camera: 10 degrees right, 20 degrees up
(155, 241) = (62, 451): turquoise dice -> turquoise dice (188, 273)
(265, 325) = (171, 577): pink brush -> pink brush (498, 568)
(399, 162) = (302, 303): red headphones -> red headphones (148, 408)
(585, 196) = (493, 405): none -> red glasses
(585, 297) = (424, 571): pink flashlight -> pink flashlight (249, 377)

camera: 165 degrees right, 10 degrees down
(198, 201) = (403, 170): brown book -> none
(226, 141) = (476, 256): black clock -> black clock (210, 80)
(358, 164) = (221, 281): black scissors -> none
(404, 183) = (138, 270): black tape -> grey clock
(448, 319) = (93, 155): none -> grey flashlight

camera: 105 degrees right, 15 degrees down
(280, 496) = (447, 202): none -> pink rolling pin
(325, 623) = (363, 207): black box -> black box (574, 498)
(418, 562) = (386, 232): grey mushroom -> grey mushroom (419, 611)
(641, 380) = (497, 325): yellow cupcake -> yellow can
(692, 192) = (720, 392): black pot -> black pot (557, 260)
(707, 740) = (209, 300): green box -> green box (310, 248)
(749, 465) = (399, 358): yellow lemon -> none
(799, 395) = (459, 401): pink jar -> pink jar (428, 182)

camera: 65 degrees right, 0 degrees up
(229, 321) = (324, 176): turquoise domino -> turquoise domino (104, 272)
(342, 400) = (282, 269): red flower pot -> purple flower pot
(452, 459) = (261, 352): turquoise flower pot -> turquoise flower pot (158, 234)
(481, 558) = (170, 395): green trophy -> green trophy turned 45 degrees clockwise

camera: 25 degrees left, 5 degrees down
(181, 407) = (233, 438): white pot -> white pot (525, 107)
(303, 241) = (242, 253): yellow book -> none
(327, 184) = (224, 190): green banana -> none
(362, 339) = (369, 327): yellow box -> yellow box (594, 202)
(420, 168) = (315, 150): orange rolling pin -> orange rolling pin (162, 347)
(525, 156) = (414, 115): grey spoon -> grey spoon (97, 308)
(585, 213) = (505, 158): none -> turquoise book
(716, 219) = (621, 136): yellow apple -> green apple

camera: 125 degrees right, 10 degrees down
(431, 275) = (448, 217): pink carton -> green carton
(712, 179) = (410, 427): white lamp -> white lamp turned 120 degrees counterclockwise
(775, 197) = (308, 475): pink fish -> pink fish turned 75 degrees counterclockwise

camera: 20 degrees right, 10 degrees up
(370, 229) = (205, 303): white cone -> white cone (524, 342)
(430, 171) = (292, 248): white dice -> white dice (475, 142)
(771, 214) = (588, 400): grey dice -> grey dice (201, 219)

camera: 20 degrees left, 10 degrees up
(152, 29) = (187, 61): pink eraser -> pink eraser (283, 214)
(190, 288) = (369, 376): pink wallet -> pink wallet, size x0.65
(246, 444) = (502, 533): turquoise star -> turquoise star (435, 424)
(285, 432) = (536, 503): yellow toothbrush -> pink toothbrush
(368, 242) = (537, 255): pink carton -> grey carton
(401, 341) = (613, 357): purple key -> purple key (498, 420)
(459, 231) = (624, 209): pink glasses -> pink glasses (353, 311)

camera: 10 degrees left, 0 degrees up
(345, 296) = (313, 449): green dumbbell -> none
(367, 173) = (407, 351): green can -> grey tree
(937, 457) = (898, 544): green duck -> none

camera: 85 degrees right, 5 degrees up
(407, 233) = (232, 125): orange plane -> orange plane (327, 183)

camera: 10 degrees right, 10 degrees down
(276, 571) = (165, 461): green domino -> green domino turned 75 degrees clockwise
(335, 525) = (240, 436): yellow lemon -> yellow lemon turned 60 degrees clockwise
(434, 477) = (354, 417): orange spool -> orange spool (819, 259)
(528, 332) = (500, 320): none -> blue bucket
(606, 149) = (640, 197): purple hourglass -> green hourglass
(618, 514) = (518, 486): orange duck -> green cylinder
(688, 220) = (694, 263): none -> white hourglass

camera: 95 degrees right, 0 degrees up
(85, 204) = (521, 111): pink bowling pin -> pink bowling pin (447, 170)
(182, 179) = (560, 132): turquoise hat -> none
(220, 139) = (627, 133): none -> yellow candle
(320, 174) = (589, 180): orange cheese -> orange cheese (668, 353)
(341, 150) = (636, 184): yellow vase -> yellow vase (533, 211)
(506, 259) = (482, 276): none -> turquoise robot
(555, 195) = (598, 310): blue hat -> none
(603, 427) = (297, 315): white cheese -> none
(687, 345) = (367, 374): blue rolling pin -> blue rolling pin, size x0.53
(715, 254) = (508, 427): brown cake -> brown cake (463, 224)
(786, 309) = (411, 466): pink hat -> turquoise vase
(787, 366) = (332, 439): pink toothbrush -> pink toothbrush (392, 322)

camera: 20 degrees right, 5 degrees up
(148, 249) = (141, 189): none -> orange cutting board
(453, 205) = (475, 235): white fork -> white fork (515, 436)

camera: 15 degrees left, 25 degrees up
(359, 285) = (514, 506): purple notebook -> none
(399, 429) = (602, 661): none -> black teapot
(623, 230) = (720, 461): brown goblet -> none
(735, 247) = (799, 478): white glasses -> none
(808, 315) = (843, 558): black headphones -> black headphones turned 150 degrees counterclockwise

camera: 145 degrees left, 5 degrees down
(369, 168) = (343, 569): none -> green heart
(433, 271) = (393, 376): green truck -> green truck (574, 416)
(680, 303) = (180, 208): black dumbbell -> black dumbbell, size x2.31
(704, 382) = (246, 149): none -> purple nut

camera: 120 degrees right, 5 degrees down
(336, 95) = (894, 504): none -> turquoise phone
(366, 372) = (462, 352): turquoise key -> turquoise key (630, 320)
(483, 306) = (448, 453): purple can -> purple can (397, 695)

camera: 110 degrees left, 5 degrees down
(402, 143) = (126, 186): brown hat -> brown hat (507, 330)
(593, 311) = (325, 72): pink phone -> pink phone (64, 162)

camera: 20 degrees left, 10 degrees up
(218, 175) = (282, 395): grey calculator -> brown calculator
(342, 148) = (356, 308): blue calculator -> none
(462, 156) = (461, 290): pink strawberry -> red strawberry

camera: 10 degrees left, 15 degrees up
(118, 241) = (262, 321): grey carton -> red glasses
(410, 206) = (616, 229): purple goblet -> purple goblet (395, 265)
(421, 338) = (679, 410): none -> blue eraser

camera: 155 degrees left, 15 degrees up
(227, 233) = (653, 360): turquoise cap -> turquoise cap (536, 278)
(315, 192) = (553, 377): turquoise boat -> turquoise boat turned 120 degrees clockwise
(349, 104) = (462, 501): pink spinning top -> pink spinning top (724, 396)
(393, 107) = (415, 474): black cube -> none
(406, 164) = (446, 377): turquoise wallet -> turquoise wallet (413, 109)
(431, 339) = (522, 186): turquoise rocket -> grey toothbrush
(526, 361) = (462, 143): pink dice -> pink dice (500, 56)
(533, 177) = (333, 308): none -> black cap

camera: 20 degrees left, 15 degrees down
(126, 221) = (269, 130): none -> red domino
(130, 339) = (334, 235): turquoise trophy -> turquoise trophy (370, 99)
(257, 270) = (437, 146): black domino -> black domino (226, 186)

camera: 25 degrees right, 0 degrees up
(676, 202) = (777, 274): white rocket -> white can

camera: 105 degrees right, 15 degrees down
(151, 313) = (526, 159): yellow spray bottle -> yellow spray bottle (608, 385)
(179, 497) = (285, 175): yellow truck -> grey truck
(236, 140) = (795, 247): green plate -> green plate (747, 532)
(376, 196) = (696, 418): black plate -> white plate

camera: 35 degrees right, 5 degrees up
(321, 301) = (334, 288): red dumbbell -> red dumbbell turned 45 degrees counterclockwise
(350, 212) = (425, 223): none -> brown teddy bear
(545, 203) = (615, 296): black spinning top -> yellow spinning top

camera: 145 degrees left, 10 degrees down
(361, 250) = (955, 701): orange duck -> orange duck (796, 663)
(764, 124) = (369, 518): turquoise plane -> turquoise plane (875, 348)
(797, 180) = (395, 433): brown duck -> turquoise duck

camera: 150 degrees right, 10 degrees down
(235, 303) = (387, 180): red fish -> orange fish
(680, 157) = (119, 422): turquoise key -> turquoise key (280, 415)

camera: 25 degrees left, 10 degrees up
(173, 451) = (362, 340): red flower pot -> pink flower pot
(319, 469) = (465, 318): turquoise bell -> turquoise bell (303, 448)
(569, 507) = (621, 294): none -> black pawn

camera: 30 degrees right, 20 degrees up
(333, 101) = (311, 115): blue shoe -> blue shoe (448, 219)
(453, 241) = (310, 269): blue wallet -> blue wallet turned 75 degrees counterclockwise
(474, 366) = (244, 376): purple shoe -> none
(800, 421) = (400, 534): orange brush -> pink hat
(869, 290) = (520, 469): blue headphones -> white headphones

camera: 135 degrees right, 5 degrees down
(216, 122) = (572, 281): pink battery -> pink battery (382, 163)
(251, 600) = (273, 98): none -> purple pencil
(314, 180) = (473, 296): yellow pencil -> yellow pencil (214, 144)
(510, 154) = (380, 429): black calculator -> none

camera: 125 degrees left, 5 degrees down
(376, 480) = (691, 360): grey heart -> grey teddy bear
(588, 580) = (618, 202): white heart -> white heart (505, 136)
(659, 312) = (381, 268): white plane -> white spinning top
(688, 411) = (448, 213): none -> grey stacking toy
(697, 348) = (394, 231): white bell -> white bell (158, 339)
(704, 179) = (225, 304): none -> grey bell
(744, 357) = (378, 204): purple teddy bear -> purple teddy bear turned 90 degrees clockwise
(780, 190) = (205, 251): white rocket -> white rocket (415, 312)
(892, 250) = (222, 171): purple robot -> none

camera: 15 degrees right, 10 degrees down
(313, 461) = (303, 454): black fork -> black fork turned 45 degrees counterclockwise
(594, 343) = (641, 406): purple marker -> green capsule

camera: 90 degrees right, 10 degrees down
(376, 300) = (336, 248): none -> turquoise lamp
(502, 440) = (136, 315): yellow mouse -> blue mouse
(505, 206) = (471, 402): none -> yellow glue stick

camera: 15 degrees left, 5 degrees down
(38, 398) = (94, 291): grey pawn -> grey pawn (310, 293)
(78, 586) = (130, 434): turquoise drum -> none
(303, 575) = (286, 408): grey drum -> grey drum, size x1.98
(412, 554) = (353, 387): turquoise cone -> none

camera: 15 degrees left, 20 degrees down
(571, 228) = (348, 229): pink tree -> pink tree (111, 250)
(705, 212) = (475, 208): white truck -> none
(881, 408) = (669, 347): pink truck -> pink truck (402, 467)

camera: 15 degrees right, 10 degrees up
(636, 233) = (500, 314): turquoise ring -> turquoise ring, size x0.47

* * *

→ TASK GOAL
Your task is to copy every line of the entries that contains the string "bear".

→ SOLUTION
(350, 212) = (425, 223): none -> brown teddy bear
(376, 480) = (691, 360): grey heart -> grey teddy bear
(744, 357) = (378, 204): purple teddy bear -> purple teddy bear turned 90 degrees clockwise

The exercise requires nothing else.